Segment Start: Information given

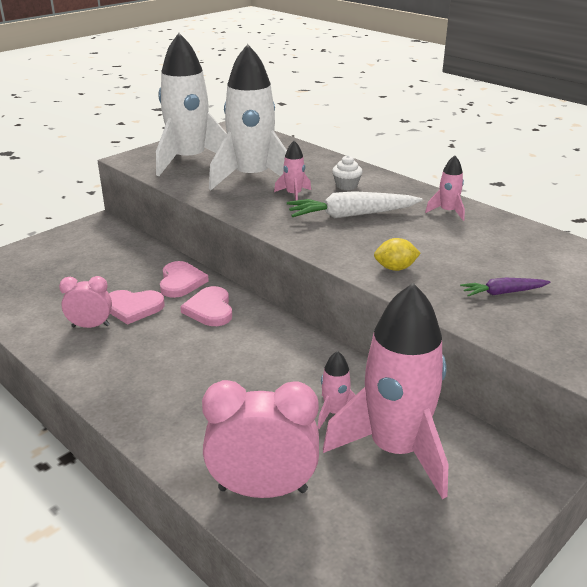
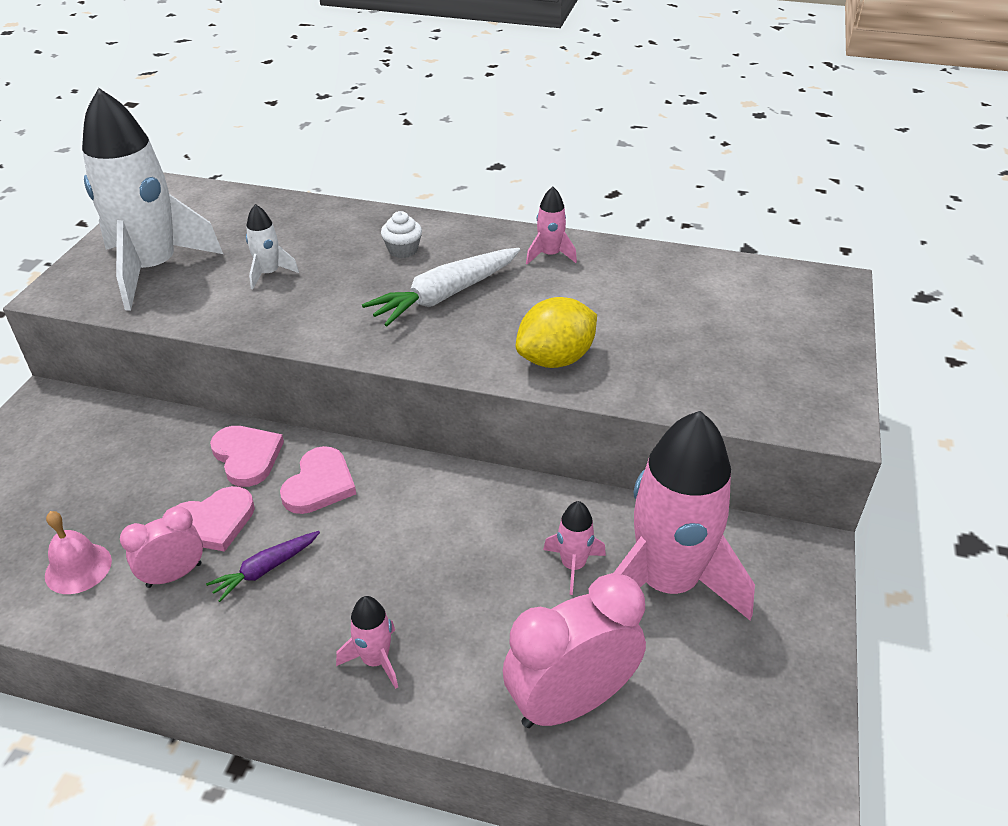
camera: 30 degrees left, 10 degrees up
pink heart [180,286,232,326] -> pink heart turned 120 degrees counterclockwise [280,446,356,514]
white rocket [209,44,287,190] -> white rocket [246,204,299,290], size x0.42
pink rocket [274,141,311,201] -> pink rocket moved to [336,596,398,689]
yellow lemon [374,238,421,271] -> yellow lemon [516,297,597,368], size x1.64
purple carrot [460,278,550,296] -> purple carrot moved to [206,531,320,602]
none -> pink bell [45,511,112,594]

Segment End: Information given
Segment Start: Information given

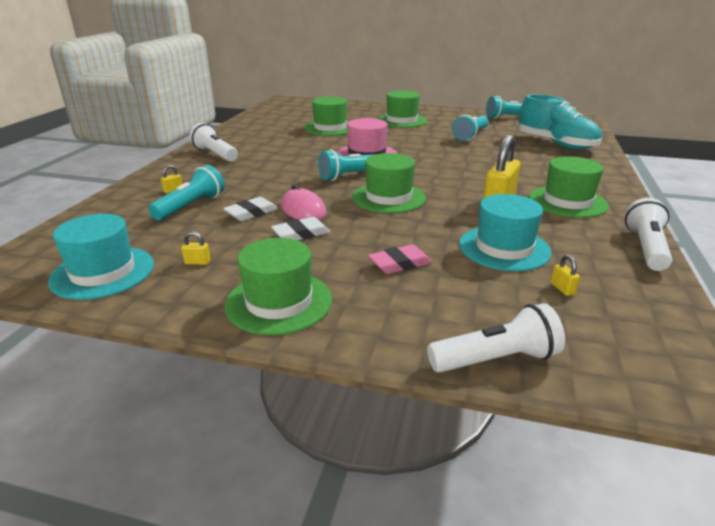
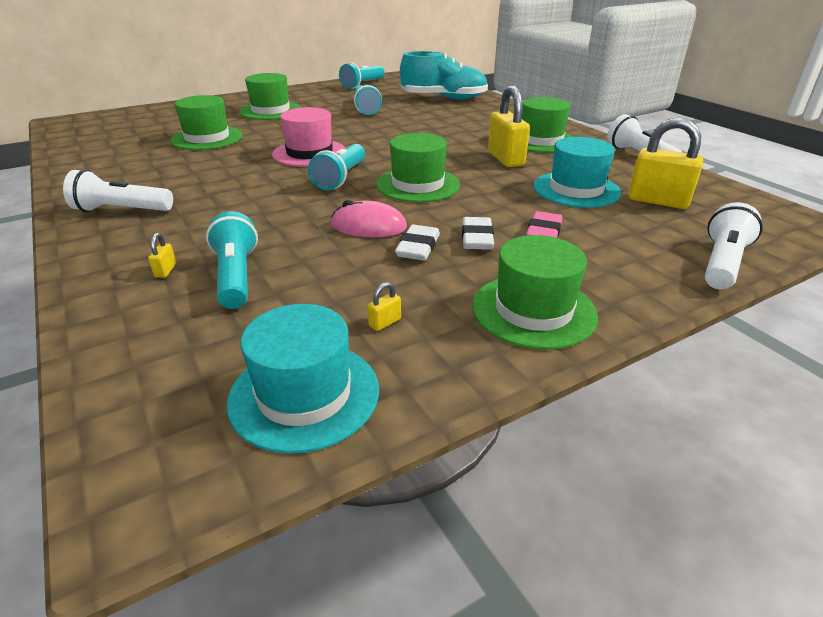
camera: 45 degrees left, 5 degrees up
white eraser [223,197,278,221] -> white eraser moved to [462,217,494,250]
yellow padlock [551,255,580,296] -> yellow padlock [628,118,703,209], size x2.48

Segment End: Information given
Segment Start: Information given

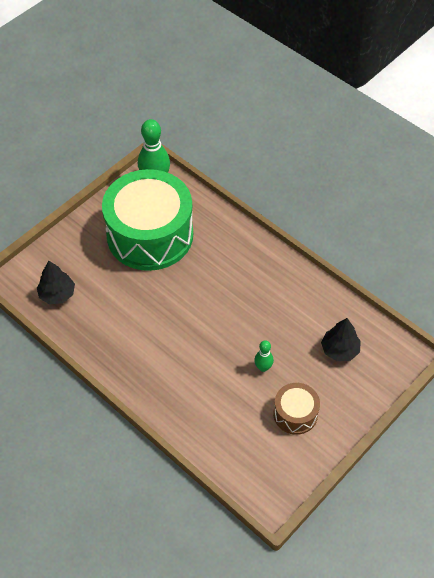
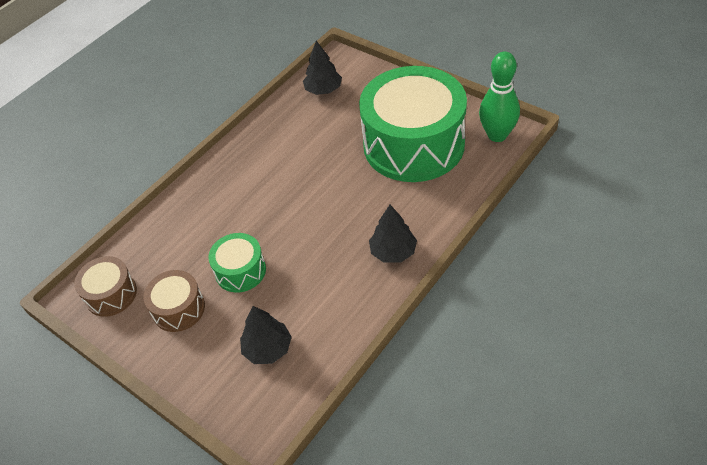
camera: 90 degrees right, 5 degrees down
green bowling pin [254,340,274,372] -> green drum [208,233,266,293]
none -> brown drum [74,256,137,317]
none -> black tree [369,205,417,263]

Segment End: Information given

Your answer should consist of the lines from the listing that hold the word "camera".

Answer box:
camera: 30 degrees left, 10 degrees up
camera: 45 degrees left, 5 degrees up
camera: 90 degrees right, 5 degrees down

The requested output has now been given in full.